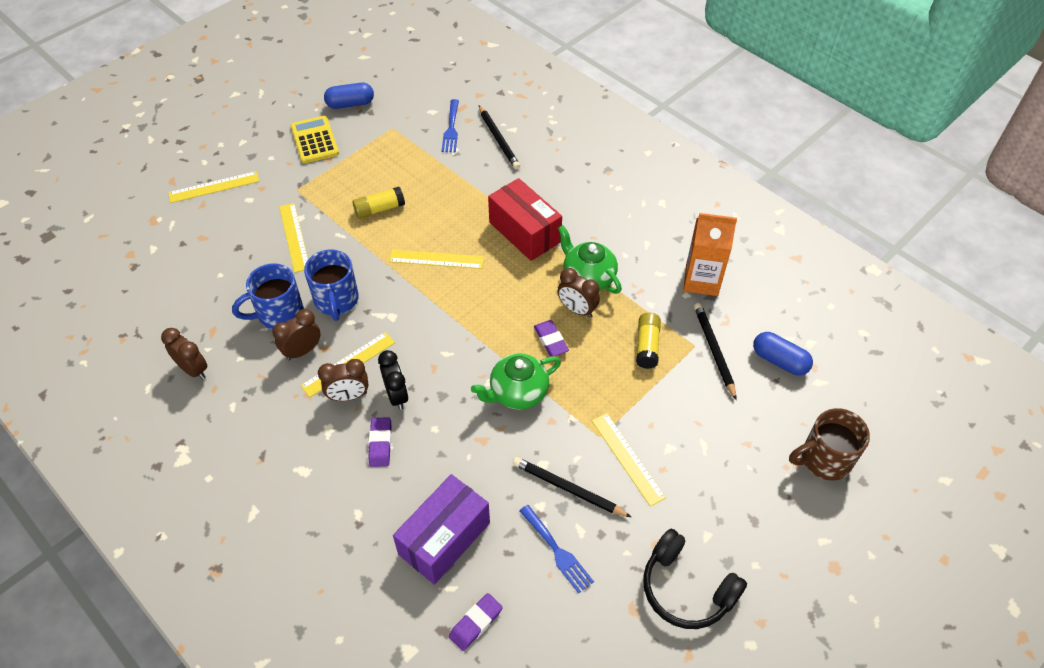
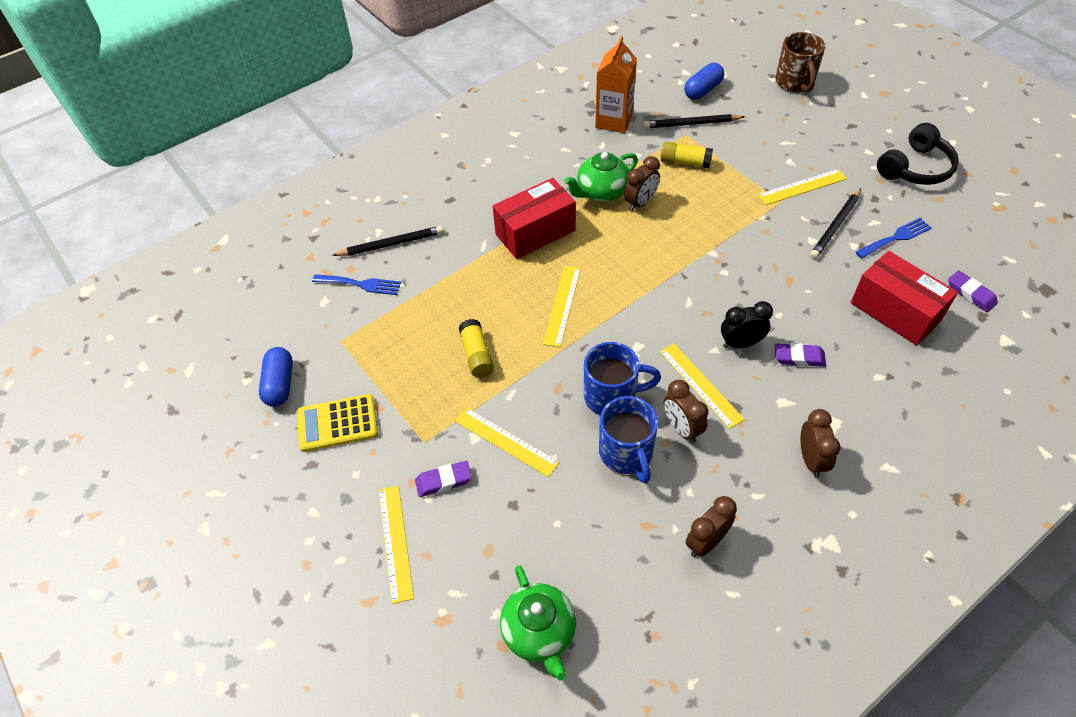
camera: 80 degrees left, 0 degrees up
yellow ruler [279,203,308,273] -> yellow ruler turned 45 degrees clockwise [455,408,560,477]
brown clock [318,359,369,401] -> brown clock moved to [800,409,841,478]
purple box [393,474,490,585] -> red box [851,251,958,345]
green teapot [471,353,561,409] -> green teapot moved to [500,565,576,681]
purple eraser [534,320,569,357] -> purple eraser moved to [415,461,472,497]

Request
Without the pictures, transcribe the listing exactly as it stands.

Written reply
camera: 80 degrees left, 0 degrees up
yellow ruler [279,203,308,273] -> yellow ruler turned 45 degrees clockwise [455,408,560,477]
brown clock [318,359,369,401] -> brown clock moved to [800,409,841,478]
purple box [393,474,490,585] -> red box [851,251,958,345]
green teapot [471,353,561,409] -> green teapot moved to [500,565,576,681]
purple eraser [534,320,569,357] -> purple eraser moved to [415,461,472,497]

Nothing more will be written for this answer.